Data items
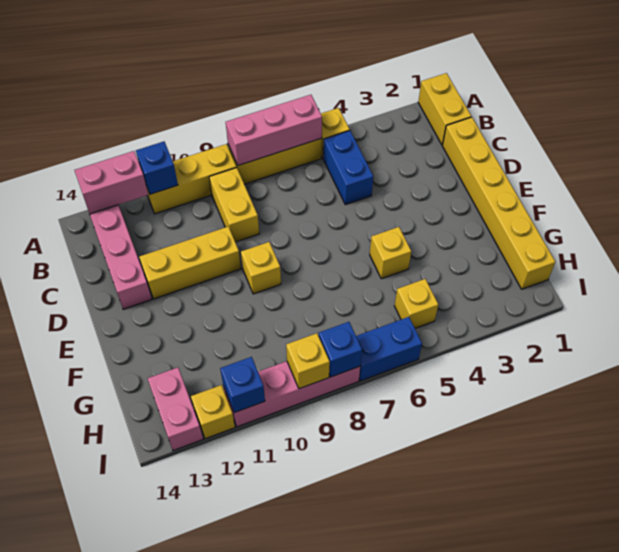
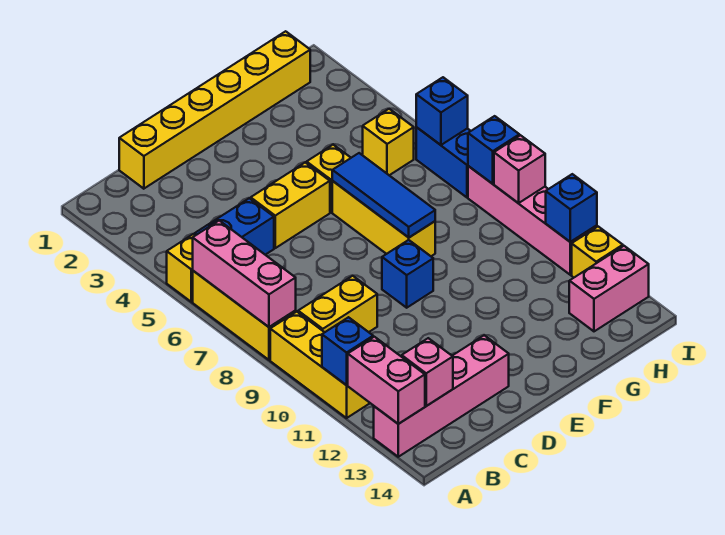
yellow brick A1:B1 level 1 -> yellow brick D5:E5 level 1
none -> pink brick B13 level 2
yellow brick D10:D12 level 1 -> yellow brick F6:F8 level 1
yellow brick E9 level 1 -> blue brick E9 level 1
none -> blue tile F6:F8 level 2
none -> blue brick I6 level 2
yellow brick I9 level 2 -> pink brick I9 level 2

What you need to do >> Return, word for word, the lines from the one containing "none -> blue brick I6 level 2" through the end of the data above, both ends included, and nothing else.

Reply >>
none -> blue brick I6 level 2
yellow brick I9 level 2 -> pink brick I9 level 2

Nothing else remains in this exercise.